Work item: An exact copy of the entries below is required, with all pictures removed.

....

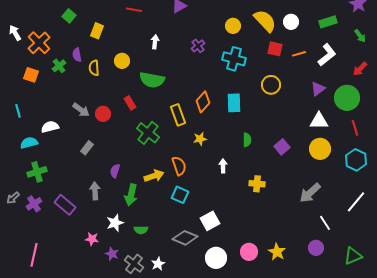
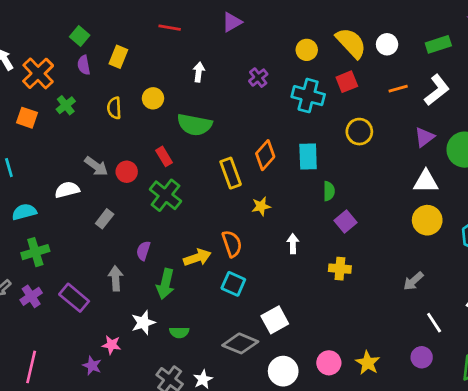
red square: (275, 49) -> (347, 82), moved, turned -35
purple semicircle: (77, 55) -> (84, 65), moved
white semicircle: (50, 127) -> (67, 190), moved
green cross: (148, 133) -> (165, 195), moved
green semicircle: (247, 140) -> (329, 191), moved
purple square: (282, 147) -> (345, 222), moved
gray arrow: (310, 193) -> (413, 281), size x0.7
purple star: (112, 254) -> (92, 366), moved

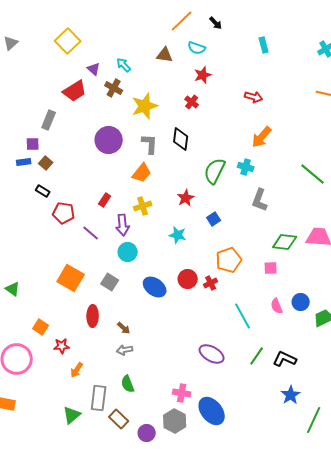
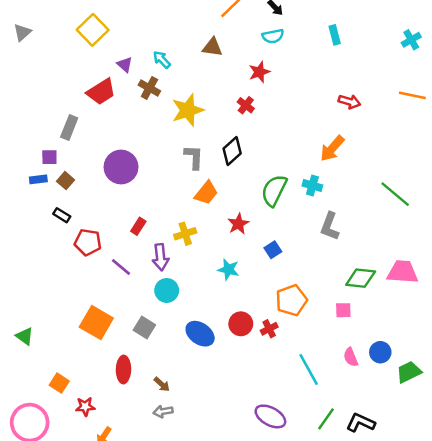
cyan semicircle: (197, 48) -> (273, 36), moved, turned -30
red arrow: (254, 97) -> (349, 102), moved
black diamond: (181, 139) -> (232, 151), turned 40
purple circle: (109, 140) -> (121, 167), moved
orange trapezoid: (142, 173) -> (206, 193), moved

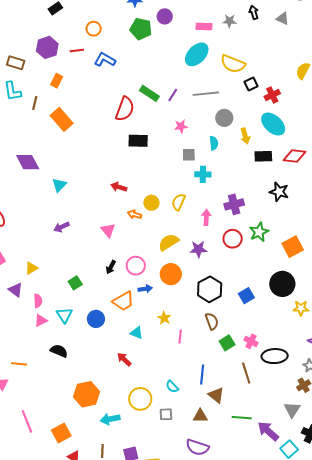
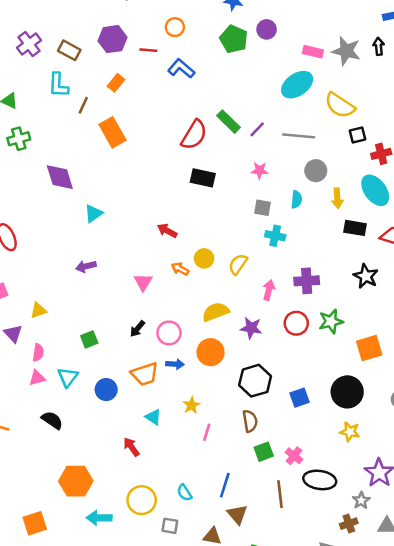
gray star: (230, 21) -> (346, 51), size x1.6
yellow star: (301, 308) -> (350, 432), moved

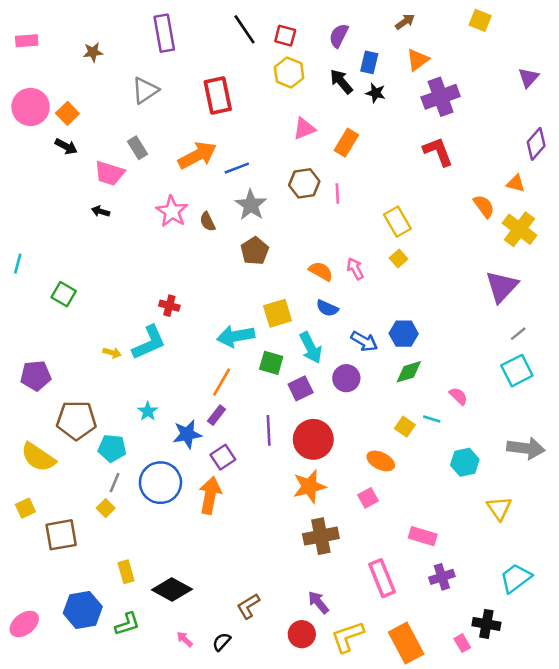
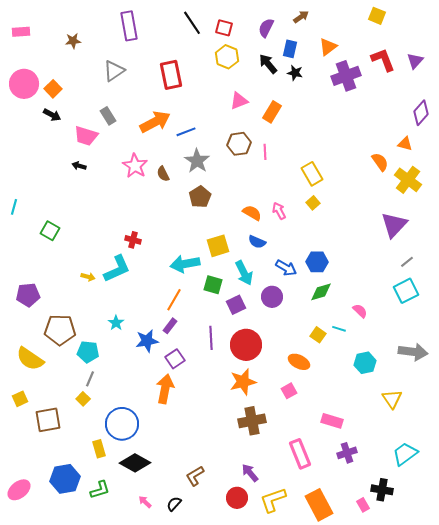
brown arrow: (405, 22) -> (301, 17), moved
red L-shape: (438, 152) -> (383, 60), moved
blue circle: (160, 483) -> (122, 424), moved

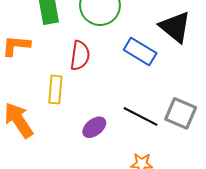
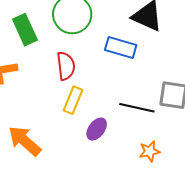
yellow rectangle: (55, 90) -> (73, 100), moved, turned 32

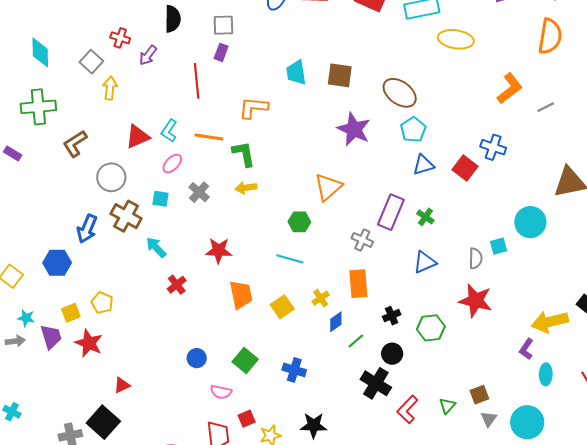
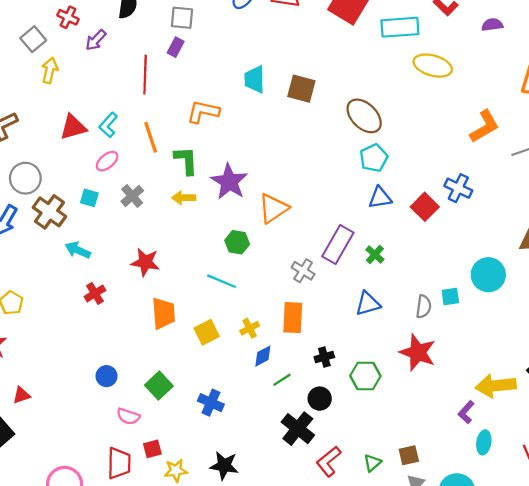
purple star: (354, 129) -> (229, 182), moved
orange line: (209, 137) -> (151, 137), turned 56
gray circle: (111, 177) -> (25, 178), moved
cyan arrow: (156, 247) -> (78, 250), turned -30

....

Answer to this task:
red square: (275, 49) -> (347, 82), moved, turned -35
purple semicircle: (77, 55) -> (84, 65), moved
white semicircle: (50, 127) -> (67, 190), moved
green cross: (148, 133) -> (165, 195), moved
green semicircle: (247, 140) -> (329, 191), moved
purple square: (282, 147) -> (345, 222), moved
gray arrow: (310, 193) -> (413, 281), size x0.7
purple star: (112, 254) -> (92, 366), moved

cyan semicircle: (197, 48) -> (273, 36), moved, turned -30
red arrow: (254, 97) -> (349, 102), moved
black diamond: (181, 139) -> (232, 151), turned 40
purple circle: (109, 140) -> (121, 167), moved
orange trapezoid: (142, 173) -> (206, 193), moved

gray star: (230, 21) -> (346, 51), size x1.6
yellow star: (301, 308) -> (350, 432), moved

brown arrow: (405, 22) -> (301, 17), moved
red L-shape: (438, 152) -> (383, 60), moved
blue circle: (160, 483) -> (122, 424), moved

yellow rectangle: (55, 90) -> (73, 100), moved, turned 32

purple star: (354, 129) -> (229, 182), moved
orange line: (209, 137) -> (151, 137), turned 56
gray circle: (111, 177) -> (25, 178), moved
cyan arrow: (156, 247) -> (78, 250), turned -30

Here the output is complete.